Stored records
%%

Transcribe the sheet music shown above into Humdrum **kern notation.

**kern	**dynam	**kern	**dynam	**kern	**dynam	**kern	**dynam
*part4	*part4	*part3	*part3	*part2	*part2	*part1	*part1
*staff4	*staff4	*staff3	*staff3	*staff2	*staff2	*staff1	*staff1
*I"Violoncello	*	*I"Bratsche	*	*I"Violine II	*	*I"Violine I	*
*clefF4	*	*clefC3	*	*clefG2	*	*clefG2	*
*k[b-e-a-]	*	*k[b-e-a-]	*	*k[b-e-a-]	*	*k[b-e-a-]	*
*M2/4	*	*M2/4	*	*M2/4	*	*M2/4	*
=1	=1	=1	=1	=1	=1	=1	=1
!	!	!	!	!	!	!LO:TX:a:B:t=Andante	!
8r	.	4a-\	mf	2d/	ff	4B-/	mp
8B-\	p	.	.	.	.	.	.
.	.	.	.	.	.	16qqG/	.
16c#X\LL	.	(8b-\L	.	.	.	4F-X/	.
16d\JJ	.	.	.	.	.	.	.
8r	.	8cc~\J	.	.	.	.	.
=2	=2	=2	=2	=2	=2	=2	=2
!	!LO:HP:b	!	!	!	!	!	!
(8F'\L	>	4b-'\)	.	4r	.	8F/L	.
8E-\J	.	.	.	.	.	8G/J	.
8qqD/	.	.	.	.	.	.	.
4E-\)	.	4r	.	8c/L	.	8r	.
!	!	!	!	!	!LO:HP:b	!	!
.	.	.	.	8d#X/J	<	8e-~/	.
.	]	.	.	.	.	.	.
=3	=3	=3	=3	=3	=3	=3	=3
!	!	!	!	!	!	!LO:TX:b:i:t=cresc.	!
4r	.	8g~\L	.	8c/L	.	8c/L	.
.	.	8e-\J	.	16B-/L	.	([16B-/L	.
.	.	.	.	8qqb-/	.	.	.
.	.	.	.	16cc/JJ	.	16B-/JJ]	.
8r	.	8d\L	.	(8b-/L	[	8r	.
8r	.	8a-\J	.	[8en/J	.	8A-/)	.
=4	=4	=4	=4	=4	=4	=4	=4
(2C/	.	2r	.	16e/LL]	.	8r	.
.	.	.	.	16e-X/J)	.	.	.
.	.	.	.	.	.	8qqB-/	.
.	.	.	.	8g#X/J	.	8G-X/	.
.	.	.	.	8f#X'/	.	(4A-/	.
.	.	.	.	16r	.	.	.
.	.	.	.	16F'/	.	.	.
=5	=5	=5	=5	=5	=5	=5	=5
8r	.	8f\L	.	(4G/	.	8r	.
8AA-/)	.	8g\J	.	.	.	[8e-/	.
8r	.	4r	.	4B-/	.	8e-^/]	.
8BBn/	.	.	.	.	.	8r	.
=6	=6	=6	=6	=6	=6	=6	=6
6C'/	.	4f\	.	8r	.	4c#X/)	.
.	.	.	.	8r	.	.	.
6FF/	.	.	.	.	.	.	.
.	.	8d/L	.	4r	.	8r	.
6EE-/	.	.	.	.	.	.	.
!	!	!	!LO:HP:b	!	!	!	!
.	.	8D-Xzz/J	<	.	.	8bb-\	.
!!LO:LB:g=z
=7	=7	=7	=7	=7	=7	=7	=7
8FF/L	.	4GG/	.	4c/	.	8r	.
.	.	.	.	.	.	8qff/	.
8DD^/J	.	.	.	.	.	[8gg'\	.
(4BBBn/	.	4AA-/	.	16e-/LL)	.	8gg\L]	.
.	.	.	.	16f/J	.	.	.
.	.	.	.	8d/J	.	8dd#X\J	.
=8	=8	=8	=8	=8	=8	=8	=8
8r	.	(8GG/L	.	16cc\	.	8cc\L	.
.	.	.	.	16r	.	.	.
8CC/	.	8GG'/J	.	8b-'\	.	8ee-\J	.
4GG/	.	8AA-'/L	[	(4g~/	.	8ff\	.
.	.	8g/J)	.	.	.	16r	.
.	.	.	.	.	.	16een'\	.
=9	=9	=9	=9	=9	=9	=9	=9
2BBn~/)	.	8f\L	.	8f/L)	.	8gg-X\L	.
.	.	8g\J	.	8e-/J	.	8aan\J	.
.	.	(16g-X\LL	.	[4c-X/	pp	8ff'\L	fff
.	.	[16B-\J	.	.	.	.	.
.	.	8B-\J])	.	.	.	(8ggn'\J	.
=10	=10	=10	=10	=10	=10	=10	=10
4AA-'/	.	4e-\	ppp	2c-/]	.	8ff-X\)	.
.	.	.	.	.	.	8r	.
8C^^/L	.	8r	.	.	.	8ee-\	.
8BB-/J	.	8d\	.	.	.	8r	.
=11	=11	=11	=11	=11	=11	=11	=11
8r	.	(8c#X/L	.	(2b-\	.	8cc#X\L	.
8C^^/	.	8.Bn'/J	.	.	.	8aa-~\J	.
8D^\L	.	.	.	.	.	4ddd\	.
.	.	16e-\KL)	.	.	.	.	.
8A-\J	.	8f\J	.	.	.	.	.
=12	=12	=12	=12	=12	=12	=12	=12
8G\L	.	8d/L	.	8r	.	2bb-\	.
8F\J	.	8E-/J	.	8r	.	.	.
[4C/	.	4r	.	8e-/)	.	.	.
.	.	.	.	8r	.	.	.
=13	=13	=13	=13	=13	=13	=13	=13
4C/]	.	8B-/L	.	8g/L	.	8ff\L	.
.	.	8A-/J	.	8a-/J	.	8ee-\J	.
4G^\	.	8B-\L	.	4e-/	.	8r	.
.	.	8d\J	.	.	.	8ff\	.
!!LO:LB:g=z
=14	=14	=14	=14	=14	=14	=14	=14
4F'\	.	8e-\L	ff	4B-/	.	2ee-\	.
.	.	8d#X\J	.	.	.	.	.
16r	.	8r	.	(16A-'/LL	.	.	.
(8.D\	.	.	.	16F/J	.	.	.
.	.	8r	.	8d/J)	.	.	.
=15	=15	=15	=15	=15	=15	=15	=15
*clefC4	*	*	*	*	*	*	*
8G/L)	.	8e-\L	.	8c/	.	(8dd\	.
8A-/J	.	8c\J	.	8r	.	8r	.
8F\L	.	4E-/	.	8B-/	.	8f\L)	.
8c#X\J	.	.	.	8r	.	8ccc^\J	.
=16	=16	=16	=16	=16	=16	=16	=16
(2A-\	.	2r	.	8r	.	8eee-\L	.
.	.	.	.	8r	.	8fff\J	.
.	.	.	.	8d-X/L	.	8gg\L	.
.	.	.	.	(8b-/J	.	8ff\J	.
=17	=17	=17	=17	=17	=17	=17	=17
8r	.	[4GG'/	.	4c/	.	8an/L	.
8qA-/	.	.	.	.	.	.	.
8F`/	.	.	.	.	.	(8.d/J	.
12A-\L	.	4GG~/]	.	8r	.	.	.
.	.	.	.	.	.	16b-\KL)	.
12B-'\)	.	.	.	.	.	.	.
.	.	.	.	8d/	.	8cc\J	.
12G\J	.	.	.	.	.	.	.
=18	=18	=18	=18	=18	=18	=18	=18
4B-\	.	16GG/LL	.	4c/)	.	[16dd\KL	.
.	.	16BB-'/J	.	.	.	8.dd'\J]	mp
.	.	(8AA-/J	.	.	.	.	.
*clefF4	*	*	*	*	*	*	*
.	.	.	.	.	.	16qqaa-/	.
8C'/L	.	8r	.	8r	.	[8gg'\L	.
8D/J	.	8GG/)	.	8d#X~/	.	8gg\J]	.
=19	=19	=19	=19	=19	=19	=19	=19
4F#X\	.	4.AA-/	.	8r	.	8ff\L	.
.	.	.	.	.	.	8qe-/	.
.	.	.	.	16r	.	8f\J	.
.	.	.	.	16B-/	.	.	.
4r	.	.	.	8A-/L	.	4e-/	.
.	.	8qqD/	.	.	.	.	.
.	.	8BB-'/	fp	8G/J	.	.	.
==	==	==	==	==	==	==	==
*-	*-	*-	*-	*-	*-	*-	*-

%%

How many lines in the entries above contain the string "kern", matching case exactly? Reply with the count alone.

2